[Activity]
In your copy, leave out the pictures and repeat every record exactly.

______

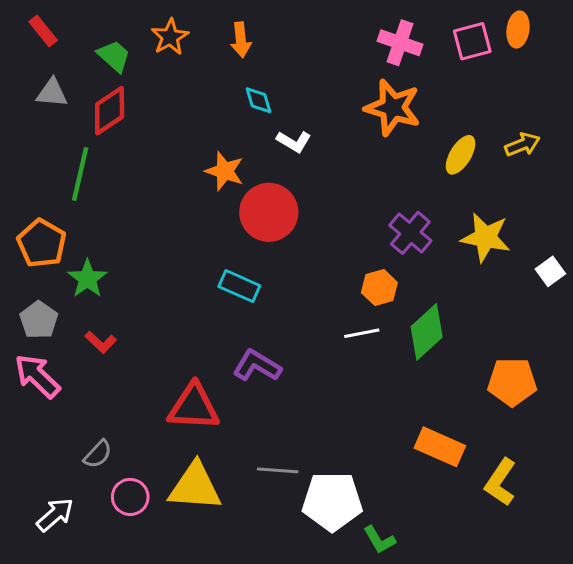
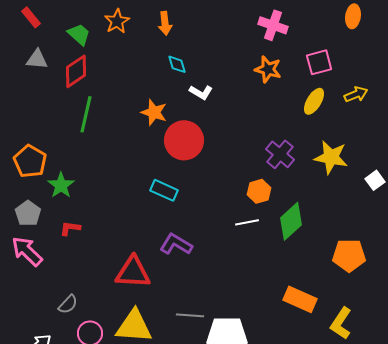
pink square: (472, 41) -> (319, 62), moved
orange star: (393, 108) -> (268, 69), size x0.7
green line: (80, 174) -> (86, 114), moved
red L-shape: (101, 342) -> (70, 228), turned 145

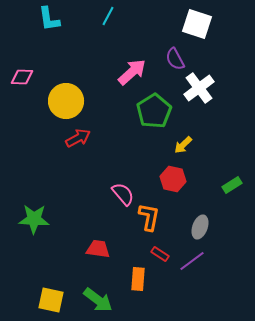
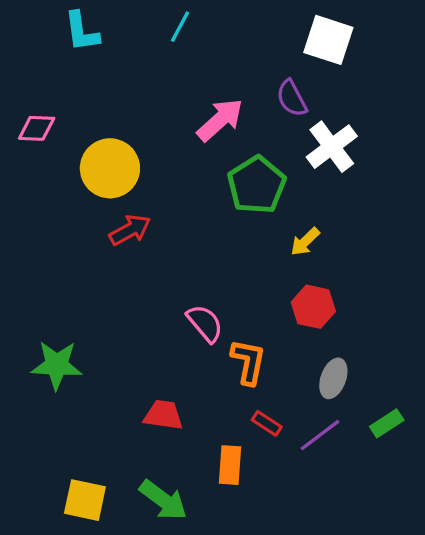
red hexagon: (173, 179) -> (313, 307), moved
green rectangle: (232, 185) -> (387, 423), moved

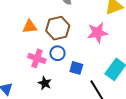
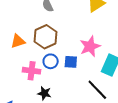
pink star: (97, 33) -> (90, 46), moved
blue square: (76, 68) -> (71, 62), moved

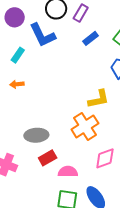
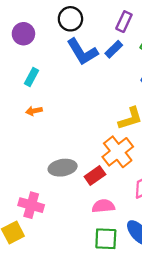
purple rectangle: (81, 13) -> (124, 22), moved
blue L-shape: (42, 35) -> (82, 52), moved
red rectangle: (48, 158) -> (95, 176), moved

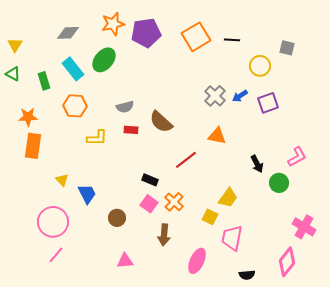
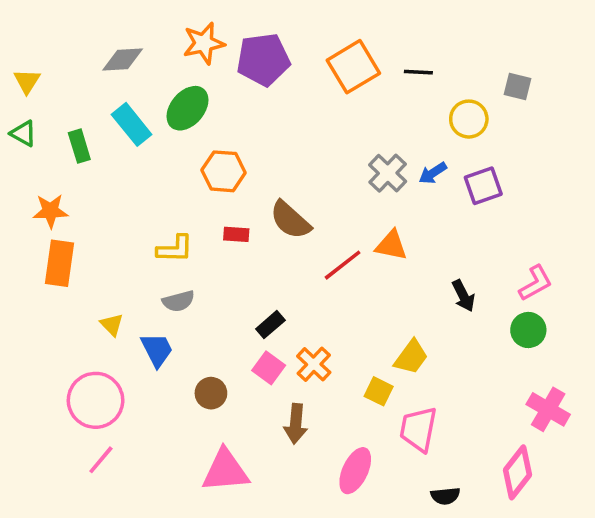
orange hexagon: (75, 106) -> (224, 171), moved
gray semicircle: (125, 107) -> (178, 301), moved
red line: (186, 160) -> (343, 265), moved
black rectangle: (150, 180) -> (270, 325), turned -63
green circle: (279, 183) -> (528, 330), moved
pink triangle: (125, 261) -> (225, 471), size x1.6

______

[Task result]
pink square: (472, 41) -> (319, 62), moved
orange star: (393, 108) -> (268, 69), size x0.7
green line: (80, 174) -> (86, 114), moved
red L-shape: (101, 342) -> (70, 228), turned 145

red hexagon: (173, 179) -> (313, 307), moved
green rectangle: (232, 185) -> (387, 423), moved

pink star: (97, 33) -> (90, 46), moved
blue square: (76, 68) -> (71, 62), moved

purple rectangle: (81, 13) -> (124, 22), moved
blue L-shape: (42, 35) -> (82, 52), moved
red rectangle: (48, 158) -> (95, 176), moved

orange hexagon: (75, 106) -> (224, 171), moved
gray semicircle: (125, 107) -> (178, 301), moved
red line: (186, 160) -> (343, 265), moved
black rectangle: (150, 180) -> (270, 325), turned -63
green circle: (279, 183) -> (528, 330), moved
pink triangle: (125, 261) -> (225, 471), size x1.6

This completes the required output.